• **Your task**
Beneath this task are records; print exactly the stretch of them from the line with "C1: 1.5nF (U3/in+, n16)" through the line with "U2 pin in+: n13 -> n18", both ends included.

• **Information supplied**

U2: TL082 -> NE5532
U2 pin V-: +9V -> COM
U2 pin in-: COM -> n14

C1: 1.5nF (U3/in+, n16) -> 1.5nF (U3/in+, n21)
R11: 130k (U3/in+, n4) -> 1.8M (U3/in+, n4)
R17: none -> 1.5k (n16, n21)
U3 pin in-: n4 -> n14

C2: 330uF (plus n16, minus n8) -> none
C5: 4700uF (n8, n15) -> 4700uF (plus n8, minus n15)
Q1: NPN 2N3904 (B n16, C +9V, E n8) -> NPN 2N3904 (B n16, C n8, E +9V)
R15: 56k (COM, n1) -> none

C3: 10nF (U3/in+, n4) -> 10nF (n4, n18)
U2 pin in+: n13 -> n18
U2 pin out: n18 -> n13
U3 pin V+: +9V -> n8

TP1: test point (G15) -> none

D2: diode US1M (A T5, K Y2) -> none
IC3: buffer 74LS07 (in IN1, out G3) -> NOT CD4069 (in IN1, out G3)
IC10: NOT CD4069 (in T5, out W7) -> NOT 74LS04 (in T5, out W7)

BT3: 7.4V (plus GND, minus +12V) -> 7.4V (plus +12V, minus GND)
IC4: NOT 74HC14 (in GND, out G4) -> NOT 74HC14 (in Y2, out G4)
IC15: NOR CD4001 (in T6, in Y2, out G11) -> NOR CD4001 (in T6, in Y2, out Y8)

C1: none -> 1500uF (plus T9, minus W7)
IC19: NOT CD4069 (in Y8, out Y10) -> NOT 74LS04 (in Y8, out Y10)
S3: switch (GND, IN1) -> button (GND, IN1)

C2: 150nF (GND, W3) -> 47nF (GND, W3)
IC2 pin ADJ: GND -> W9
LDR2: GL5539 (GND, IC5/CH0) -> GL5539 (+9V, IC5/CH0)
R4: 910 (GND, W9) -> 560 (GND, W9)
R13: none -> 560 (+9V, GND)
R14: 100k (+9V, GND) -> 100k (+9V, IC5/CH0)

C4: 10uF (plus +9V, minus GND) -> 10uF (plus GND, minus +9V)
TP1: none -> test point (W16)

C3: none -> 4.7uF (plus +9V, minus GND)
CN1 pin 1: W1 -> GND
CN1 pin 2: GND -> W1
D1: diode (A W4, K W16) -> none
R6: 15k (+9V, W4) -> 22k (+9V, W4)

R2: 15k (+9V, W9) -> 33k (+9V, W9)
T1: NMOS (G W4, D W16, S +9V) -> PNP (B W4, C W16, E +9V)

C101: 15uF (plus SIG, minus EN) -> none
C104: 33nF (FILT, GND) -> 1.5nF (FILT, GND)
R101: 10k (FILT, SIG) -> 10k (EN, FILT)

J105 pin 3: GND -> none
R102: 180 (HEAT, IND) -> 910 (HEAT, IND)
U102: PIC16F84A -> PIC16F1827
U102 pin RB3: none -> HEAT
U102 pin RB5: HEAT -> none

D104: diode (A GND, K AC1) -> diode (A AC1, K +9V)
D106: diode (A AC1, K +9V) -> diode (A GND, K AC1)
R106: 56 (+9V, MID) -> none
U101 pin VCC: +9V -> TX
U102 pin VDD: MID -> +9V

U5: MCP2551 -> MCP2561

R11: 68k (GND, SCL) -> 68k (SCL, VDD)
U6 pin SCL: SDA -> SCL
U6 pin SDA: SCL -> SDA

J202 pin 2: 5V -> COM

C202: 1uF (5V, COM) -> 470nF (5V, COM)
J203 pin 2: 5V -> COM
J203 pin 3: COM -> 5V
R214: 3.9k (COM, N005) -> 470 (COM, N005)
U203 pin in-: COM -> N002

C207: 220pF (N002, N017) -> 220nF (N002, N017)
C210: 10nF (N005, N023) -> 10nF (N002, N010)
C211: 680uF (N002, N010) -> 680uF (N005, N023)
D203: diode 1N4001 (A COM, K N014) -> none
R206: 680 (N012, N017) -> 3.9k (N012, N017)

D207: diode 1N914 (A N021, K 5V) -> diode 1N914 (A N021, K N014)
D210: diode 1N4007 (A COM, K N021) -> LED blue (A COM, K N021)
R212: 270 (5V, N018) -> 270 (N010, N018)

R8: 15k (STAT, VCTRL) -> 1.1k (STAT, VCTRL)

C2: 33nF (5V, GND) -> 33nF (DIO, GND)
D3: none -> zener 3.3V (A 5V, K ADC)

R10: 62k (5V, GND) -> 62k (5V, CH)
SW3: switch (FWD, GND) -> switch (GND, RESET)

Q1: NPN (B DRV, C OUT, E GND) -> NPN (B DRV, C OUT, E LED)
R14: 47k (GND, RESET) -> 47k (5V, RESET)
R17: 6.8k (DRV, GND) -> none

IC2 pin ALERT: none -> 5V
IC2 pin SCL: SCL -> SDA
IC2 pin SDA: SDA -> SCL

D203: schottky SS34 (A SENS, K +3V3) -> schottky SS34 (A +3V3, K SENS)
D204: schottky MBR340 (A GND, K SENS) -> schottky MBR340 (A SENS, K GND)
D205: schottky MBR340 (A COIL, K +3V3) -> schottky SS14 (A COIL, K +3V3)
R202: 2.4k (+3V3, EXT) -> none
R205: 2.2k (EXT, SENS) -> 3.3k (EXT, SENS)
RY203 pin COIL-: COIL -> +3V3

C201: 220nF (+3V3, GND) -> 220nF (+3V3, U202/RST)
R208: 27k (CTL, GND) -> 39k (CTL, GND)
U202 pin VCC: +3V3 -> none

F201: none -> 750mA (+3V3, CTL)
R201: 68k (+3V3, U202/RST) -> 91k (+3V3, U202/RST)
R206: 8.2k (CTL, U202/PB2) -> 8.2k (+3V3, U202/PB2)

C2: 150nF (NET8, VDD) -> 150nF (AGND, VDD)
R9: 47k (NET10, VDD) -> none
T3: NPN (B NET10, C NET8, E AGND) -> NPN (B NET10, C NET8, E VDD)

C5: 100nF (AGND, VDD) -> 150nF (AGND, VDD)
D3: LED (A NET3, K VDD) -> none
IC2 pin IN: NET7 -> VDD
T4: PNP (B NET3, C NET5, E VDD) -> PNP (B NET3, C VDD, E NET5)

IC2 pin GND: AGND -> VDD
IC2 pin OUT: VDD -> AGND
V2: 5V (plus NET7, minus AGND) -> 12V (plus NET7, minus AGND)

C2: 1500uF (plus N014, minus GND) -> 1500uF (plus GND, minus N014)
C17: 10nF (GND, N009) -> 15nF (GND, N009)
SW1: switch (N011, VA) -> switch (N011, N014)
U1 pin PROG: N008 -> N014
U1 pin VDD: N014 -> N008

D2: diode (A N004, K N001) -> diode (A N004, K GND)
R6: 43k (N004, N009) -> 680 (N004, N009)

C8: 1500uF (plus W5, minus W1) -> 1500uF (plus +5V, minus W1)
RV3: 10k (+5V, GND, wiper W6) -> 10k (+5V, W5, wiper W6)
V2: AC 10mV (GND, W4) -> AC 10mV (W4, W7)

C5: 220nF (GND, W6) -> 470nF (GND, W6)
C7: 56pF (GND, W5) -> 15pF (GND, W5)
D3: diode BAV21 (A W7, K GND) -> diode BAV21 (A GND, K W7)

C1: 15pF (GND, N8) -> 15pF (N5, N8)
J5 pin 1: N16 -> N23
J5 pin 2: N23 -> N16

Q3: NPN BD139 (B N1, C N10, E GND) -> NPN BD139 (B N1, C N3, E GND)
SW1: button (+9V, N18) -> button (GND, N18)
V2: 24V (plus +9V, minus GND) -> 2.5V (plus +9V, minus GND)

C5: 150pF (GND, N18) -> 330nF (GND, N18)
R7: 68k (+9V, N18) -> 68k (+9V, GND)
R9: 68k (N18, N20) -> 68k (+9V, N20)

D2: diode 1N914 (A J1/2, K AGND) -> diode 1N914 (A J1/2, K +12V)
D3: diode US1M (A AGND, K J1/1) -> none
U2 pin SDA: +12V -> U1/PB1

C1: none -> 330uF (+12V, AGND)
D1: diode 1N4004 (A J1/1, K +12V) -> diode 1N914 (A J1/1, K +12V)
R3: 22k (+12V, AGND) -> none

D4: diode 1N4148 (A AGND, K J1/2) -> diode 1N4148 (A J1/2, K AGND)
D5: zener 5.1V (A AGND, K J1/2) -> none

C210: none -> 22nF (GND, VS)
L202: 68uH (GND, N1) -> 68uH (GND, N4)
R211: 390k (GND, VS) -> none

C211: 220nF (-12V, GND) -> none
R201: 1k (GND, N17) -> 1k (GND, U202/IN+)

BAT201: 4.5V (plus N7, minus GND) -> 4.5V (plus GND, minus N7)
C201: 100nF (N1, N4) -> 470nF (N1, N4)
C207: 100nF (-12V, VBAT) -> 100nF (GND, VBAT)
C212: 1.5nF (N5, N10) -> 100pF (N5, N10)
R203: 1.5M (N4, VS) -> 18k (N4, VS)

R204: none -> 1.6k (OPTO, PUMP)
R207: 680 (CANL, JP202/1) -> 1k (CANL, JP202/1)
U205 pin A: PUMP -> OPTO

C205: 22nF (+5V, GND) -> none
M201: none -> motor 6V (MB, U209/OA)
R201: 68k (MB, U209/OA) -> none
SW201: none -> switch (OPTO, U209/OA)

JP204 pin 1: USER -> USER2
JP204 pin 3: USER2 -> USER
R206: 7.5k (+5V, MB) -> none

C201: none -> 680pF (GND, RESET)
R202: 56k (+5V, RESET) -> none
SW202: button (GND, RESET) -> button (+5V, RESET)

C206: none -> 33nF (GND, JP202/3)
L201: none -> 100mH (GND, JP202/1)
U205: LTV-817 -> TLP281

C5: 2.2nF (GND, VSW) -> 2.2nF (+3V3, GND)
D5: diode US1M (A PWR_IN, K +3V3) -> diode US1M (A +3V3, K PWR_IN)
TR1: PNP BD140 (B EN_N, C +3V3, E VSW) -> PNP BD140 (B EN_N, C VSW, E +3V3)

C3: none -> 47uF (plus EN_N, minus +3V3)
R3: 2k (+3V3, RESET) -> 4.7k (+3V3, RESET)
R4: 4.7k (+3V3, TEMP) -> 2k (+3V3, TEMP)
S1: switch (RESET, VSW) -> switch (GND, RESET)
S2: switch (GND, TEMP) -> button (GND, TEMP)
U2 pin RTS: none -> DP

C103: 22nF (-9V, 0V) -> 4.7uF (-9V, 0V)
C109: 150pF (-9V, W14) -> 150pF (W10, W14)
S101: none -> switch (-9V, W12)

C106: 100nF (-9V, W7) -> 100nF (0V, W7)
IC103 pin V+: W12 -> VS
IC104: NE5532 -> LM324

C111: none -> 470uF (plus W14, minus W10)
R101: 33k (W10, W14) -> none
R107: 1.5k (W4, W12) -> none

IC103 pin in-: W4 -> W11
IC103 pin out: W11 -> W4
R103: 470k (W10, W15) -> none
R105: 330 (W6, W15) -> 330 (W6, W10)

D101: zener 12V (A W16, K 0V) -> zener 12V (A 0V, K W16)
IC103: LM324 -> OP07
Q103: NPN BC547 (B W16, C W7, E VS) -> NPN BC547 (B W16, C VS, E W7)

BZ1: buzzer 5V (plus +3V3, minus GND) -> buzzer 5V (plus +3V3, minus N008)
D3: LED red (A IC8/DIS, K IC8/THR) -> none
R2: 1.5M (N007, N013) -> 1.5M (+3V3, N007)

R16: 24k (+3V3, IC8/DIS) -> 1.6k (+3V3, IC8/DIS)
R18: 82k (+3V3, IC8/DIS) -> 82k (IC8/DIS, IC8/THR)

• **Solution**
C1: 1.5nF (U3/in+, n16) -> 1.5nF (U3/in+, n21)
R11: 130k (U3/in+, n4) -> 1.8M (U3/in+, n4)
R17: none -> 1.5k (n16, n21)
U3 pin in-: n4 -> n14

C2: 330uF (plus n16, minus n8) -> none
C5: 4700uF (n8, n15) -> 4700uF (plus n8, minus n15)
Q1: NPN 2N3904 (B n16, C +9V, E n8) -> NPN 2N3904 (B n16, C n8, E +9V)
R15: 56k (COM, n1) -> none

C3: 10nF (U3/in+, n4) -> 10nF (n4, n18)
U2 pin in+: n13 -> n18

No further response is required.